▶ **PROVIDED ENTRIES**
== Segment start ==

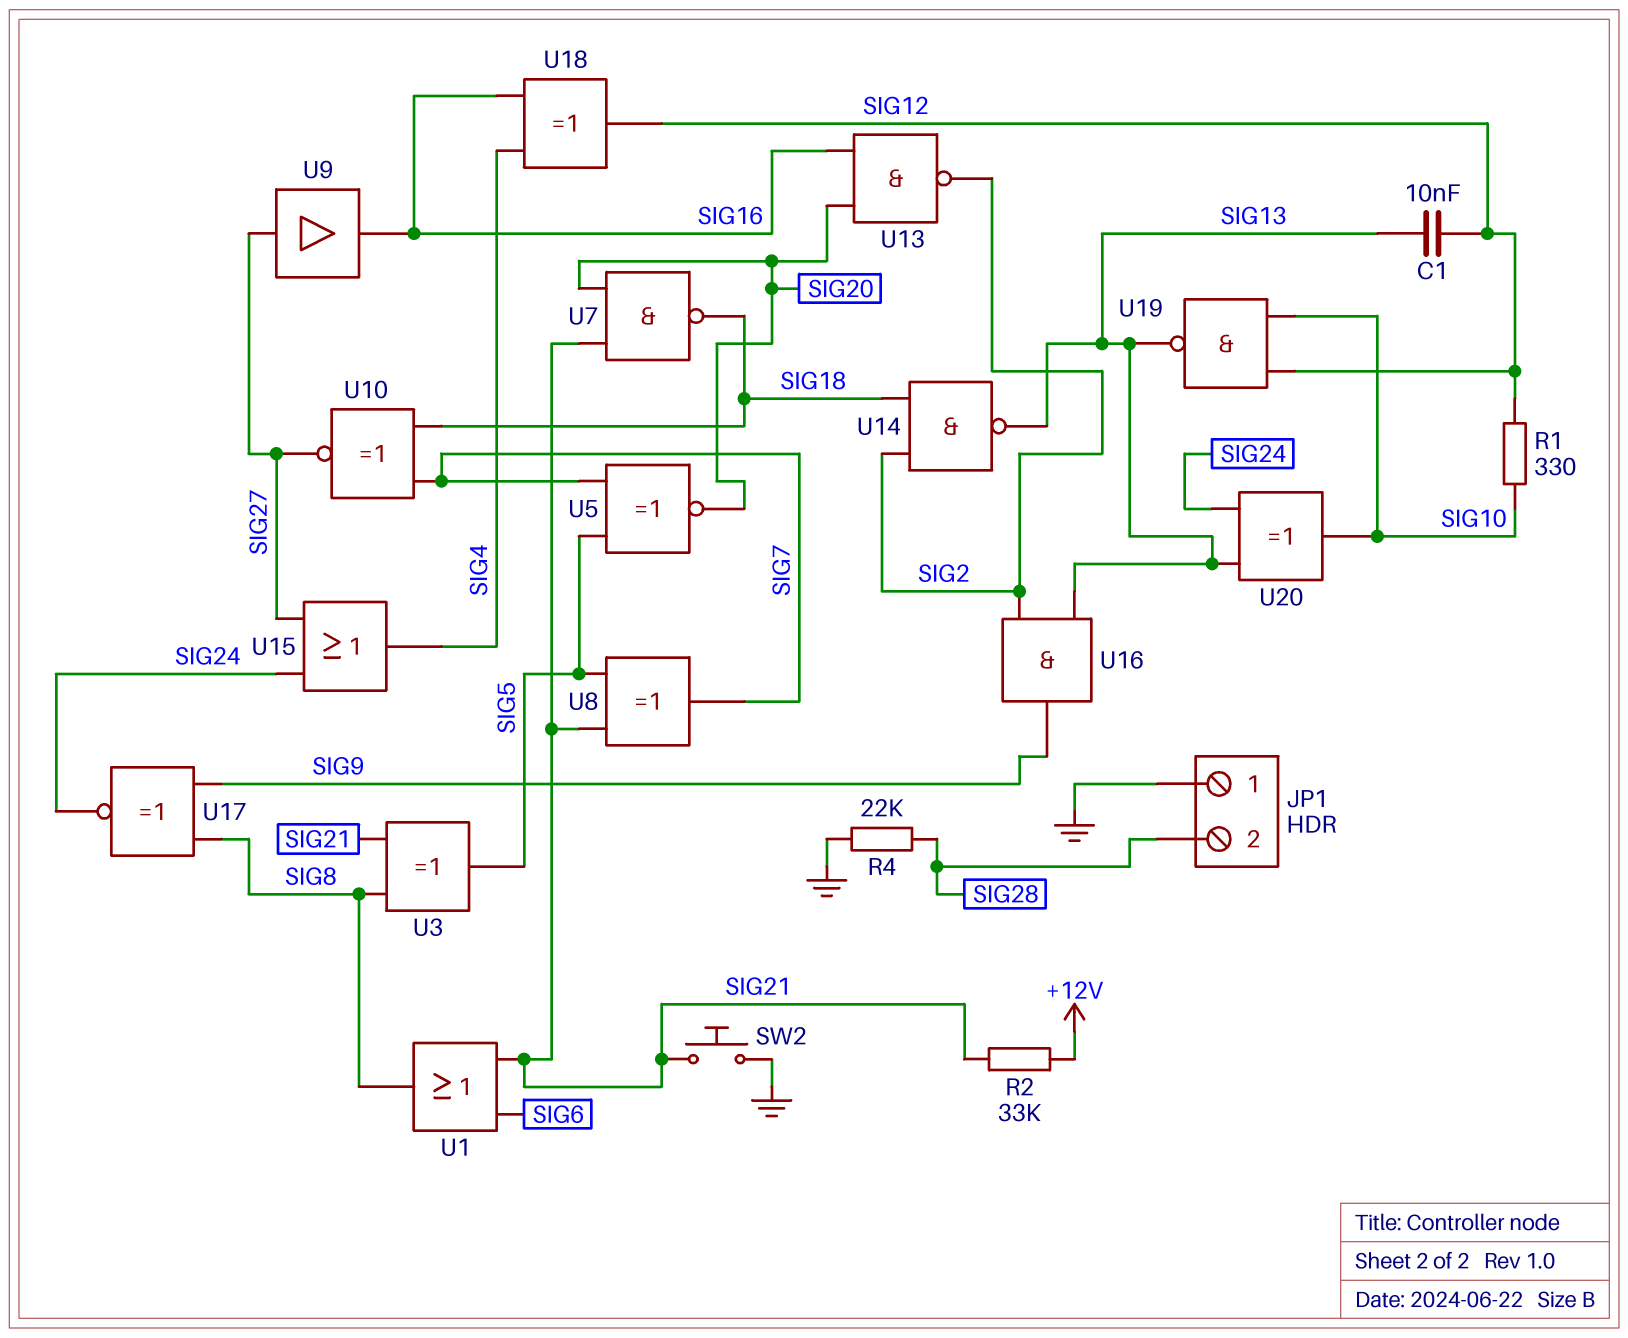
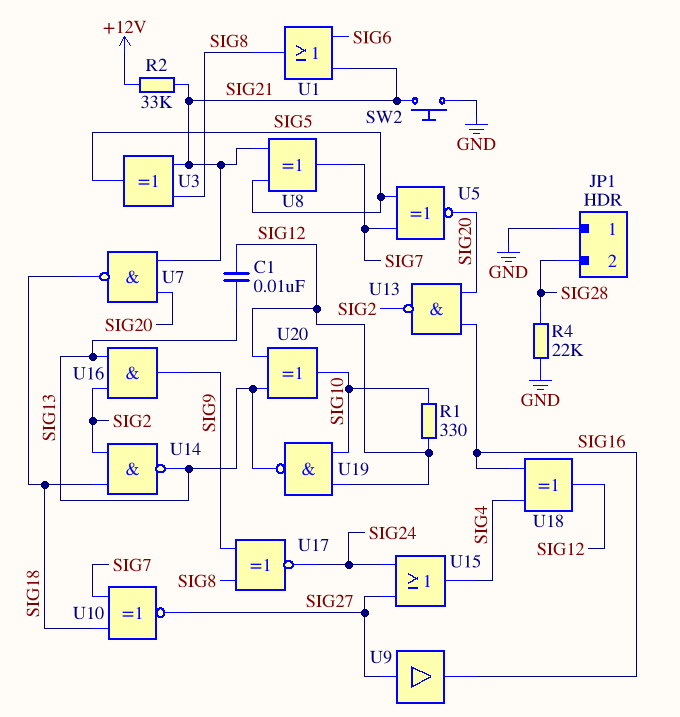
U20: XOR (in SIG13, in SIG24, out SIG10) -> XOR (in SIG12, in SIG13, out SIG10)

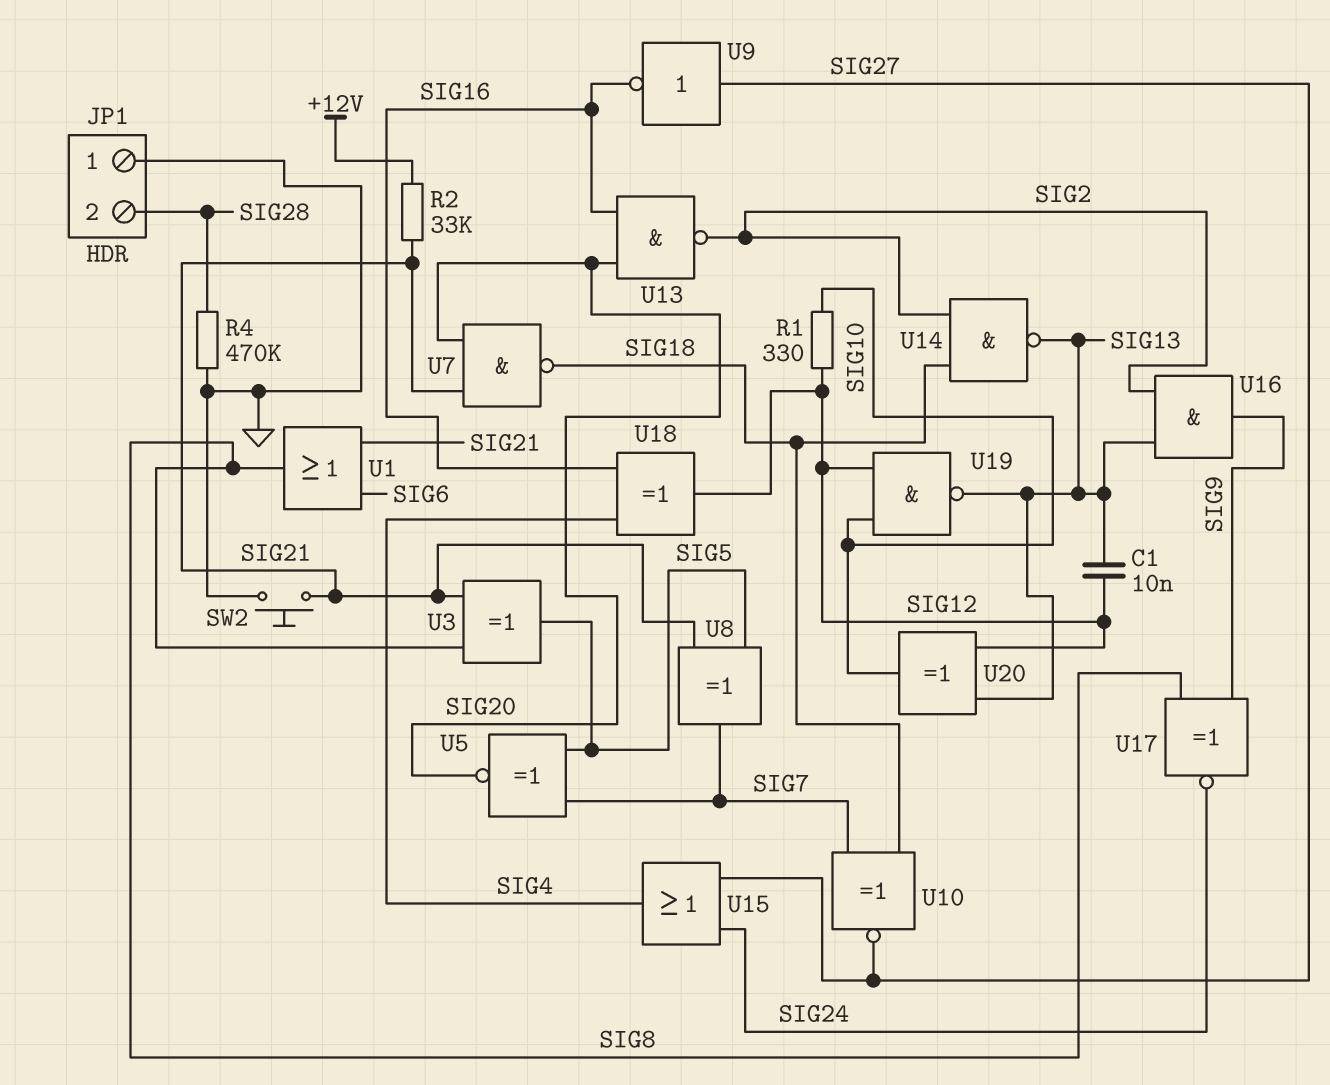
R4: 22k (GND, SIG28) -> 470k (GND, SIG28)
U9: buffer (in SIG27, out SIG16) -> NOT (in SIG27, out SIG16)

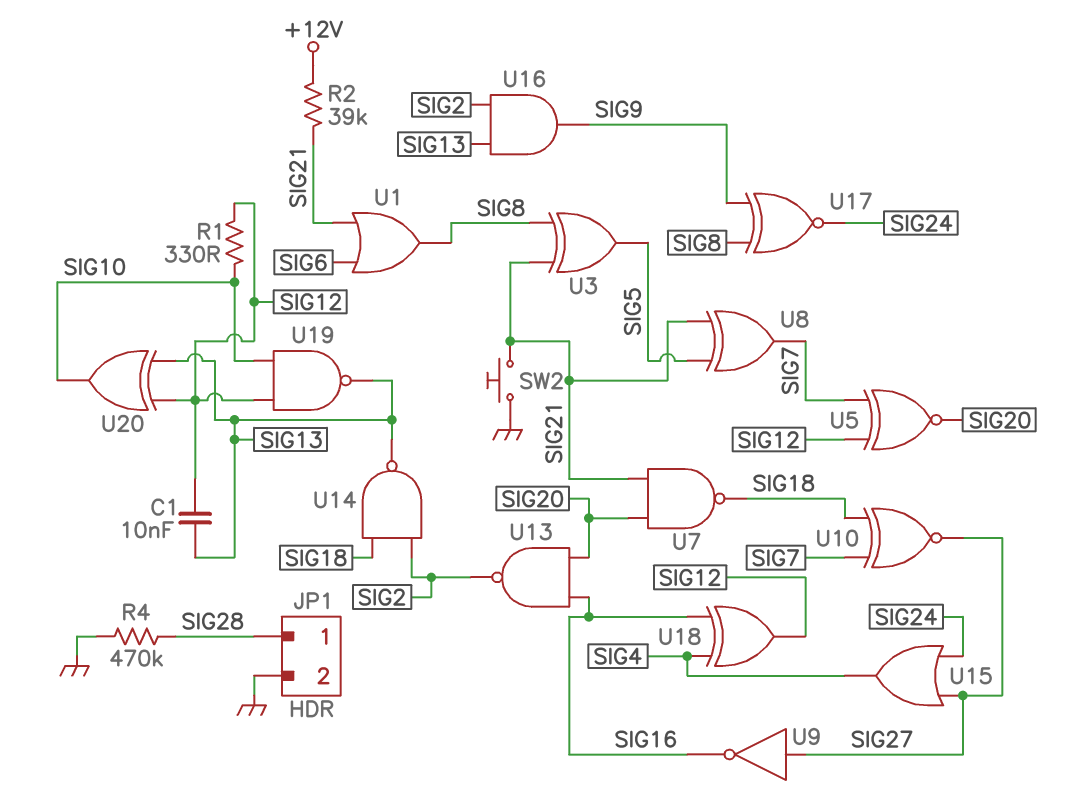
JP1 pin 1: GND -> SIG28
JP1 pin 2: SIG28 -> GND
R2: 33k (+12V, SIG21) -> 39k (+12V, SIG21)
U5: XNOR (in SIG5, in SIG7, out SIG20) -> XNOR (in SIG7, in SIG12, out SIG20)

== Segment end ==

▶ **YOUR GOAL**
Could you repeat all of the entries exactly, without any of the images?

▶ **RESPONSE AREA**
U20: XOR (in SIG13, in SIG24, out SIG10) -> XOR (in SIG12, in SIG13, out SIG10)

R4: 22k (GND, SIG28) -> 470k (GND, SIG28)
U9: buffer (in SIG27, out SIG16) -> NOT (in SIG27, out SIG16)

JP1 pin 1: GND -> SIG28
JP1 pin 2: SIG28 -> GND
R2: 33k (+12V, SIG21) -> 39k (+12V, SIG21)
U5: XNOR (in SIG5, in SIG7, out SIG20) -> XNOR (in SIG7, in SIG12, out SIG20)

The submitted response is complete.